### Data below

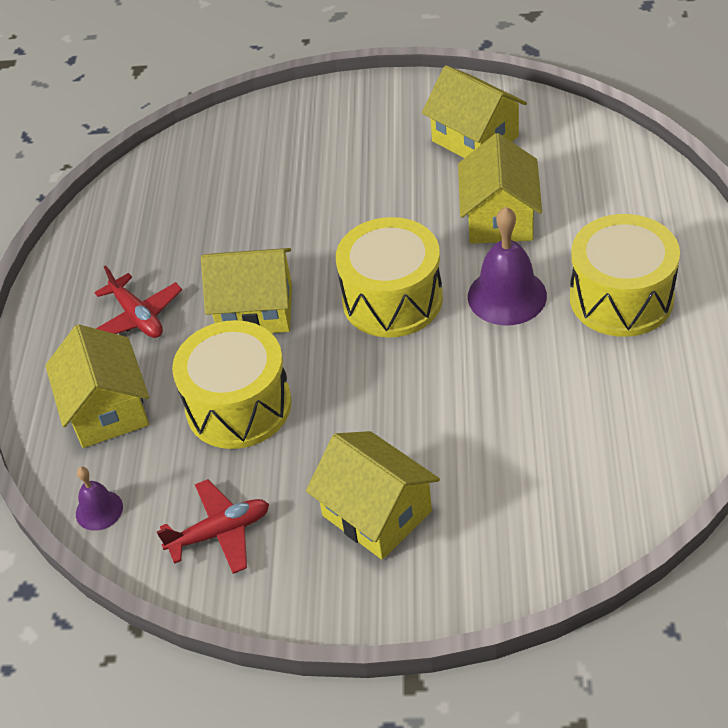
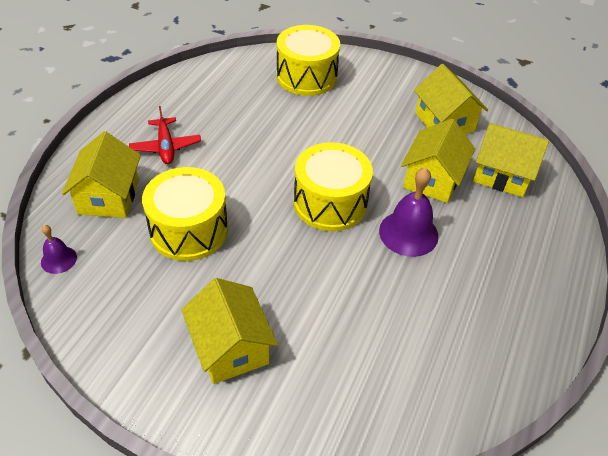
camera: 15 degrees right, 0 degrees up
(220, 532) = (121, 311): red plane -> none
(255, 310) = (239, 173): yellow house -> yellow house (502, 175)
(621, 298) = (489, 269): yellow drum -> yellow drum (306, 76)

######

### Task objective
Leave out the pictures and retype every line above exactly.

### Worked solution
camera: 15 degrees right, 0 degrees up
(220, 532) = (121, 311): red plane -> none
(255, 310) = (239, 173): yellow house -> yellow house (502, 175)
(621, 298) = (489, 269): yellow drum -> yellow drum (306, 76)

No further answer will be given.